- **About this exercise**:
Could you retype every entry below exactly as written?
======
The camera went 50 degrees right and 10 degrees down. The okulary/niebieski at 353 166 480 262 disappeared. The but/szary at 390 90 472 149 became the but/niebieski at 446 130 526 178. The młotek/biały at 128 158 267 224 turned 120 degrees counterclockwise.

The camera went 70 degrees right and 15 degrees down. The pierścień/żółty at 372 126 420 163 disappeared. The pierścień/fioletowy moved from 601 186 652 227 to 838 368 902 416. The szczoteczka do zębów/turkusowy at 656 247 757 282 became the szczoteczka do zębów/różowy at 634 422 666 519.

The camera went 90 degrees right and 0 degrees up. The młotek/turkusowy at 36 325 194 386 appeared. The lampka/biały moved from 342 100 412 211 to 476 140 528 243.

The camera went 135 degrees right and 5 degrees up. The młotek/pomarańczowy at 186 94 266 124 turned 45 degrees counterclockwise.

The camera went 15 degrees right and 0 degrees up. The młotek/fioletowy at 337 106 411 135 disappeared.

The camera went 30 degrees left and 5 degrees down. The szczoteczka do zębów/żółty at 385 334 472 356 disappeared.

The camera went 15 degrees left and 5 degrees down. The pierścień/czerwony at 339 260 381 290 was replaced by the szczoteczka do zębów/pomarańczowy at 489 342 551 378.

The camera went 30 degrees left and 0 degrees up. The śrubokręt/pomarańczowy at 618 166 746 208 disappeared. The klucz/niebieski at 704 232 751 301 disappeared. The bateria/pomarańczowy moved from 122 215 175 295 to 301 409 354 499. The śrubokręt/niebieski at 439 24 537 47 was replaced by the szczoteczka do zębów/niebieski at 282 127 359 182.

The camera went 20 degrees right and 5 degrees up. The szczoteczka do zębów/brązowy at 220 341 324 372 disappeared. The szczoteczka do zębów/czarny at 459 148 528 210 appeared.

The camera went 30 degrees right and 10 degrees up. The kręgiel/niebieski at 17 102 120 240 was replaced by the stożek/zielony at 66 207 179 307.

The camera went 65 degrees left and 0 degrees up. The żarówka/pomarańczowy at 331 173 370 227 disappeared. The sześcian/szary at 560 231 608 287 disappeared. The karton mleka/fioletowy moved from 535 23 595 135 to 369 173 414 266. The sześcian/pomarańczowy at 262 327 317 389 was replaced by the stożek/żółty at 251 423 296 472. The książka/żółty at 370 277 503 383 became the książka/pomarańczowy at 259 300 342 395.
======
- **Response**:
The camera went 50 degrees right and 10 degrees down. The okulary/niebieski at 353 166 480 262 disappeared. The but/szary at 390 90 472 149 became the but/niebieski at 446 130 526 178. The młotek/biały at 128 158 267 224 turned 120 degrees counterclockwise.

The camera went 70 degrees right and 15 degrees down. The pierścień/żółty at 372 126 420 163 disappeared. The pierścień/fioletowy moved from 601 186 652 227 to 838 368 902 416. The szczoteczka do zębów/turkusowy at 656 247 757 282 became the szczoteczka do zębów/różowy at 634 422 666 519.

The camera went 90 degrees right and 0 degrees up. The młotek/turkusowy at 36 325 194 386 appeared. The lampka/biały moved from 342 100 412 211 to 476 140 528 243.

The camera went 135 degrees right and 5 degrees up. The młotek/pomarańczowy at 186 94 266 124 turned 45 degrees counterclockwise.

The camera went 15 degrees right and 0 degrees up. The młotek/fioletowy at 337 106 411 135 disappeared.

The camera went 30 degrees left and 5 degrees down. The szczoteczka do zębów/żółty at 385 334 472 356 disappeared.

The camera went 15 degrees left and 5 degrees down. The pierścień/czerwony at 339 260 381 290 was replaced by the szczoteczka do zębów/pomarańczowy at 489 342 551 378.

The camera went 30 degrees left and 0 degrees up. The śrubokręt/pomarańczowy at 618 166 746 208 disappeared. The klucz/niebieski at 704 232 751 301 disappeared. The bateria/pomarańczowy moved from 122 215 175 295 to 301 409 354 499. The śrubokręt/niebieski at 439 24 537 47 was replaced by the szczoteczka do zębów/niebieski at 282 127 359 182.

The camera went 20 degrees right and 5 degrees up. The szczoteczka do zębów/brązowy at 220 341 324 372 disappeared. The szczoteczka do zębów/czarny at 459 148 528 210 appeared.

The camera went 30 degrees right and 10 degrees up. The kręgiel/niebieski at 17 102 120 240 was replaced by the stożek/zielony at 66 207 179 307.

The camera went 65 degrees left and 0 degrees up. The żarówka/pomarańczowy at 331 173 370 227 disappeared. The sześcian/szary at 560 231 608 287 disappeared. The karton mleka/fioletowy moved from 535 23 595 135 to 369 173 414 266. The sześcian/pomarańczowy at 262 327 317 389 was replaced by the stożek/żółty at 251 423 296 472. The książka/żółty at 370 277 503 383 became the książka/pomarańczowy at 259 300 342 395.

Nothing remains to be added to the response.